### [Instructions for the task]
Please repeat the whole listing exactly, but leave out any picture it holds.

### [Recorded data]
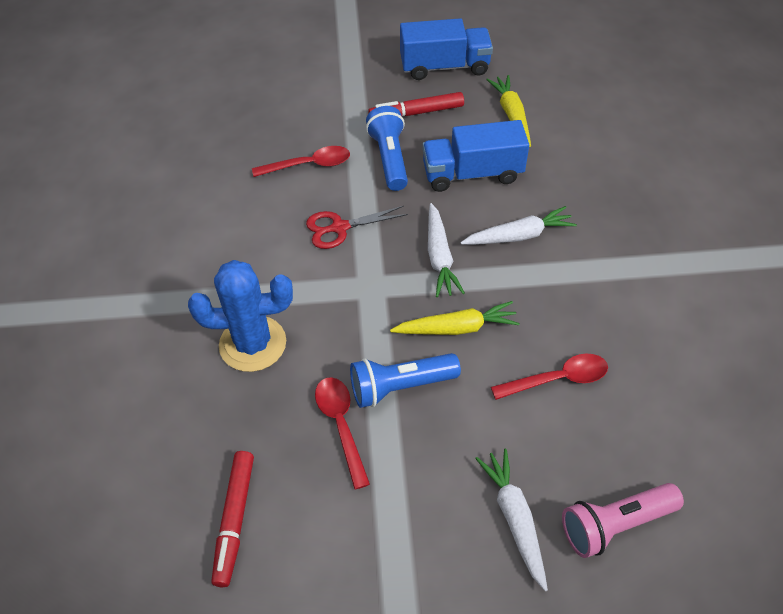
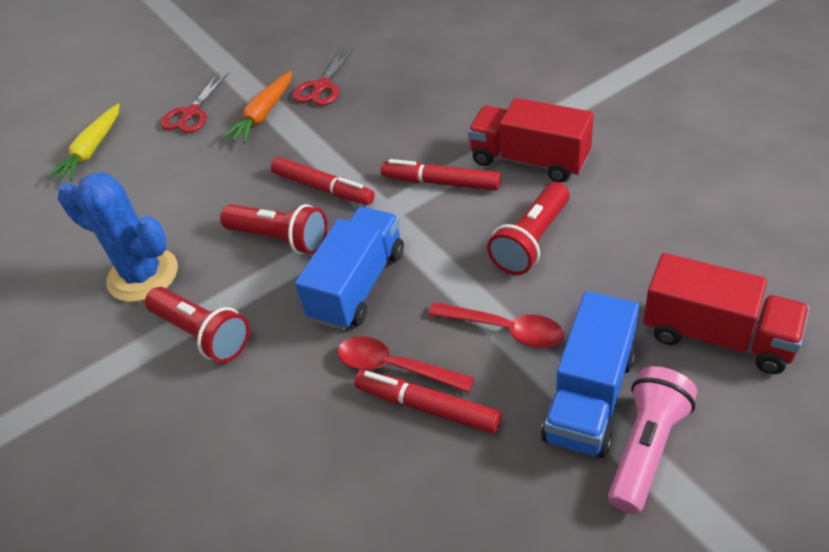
blue flashlight: 2 -> 0
orange carrot: 0 -> 1
red flashlight: 0 -> 3
red marker: 2 -> 3
red scissors: 1 -> 2
red spoon: 3 -> 2
red truck: 0 -> 2
white carrot: 3 -> 0
yellow carrot: 2 -> 1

### [Task solution]
blue flashlight: 2 -> 0
orange carrot: 0 -> 1
red flashlight: 0 -> 3
red marker: 2 -> 3
red scissors: 1 -> 2
red spoon: 3 -> 2
red truck: 0 -> 2
white carrot: 3 -> 0
yellow carrot: 2 -> 1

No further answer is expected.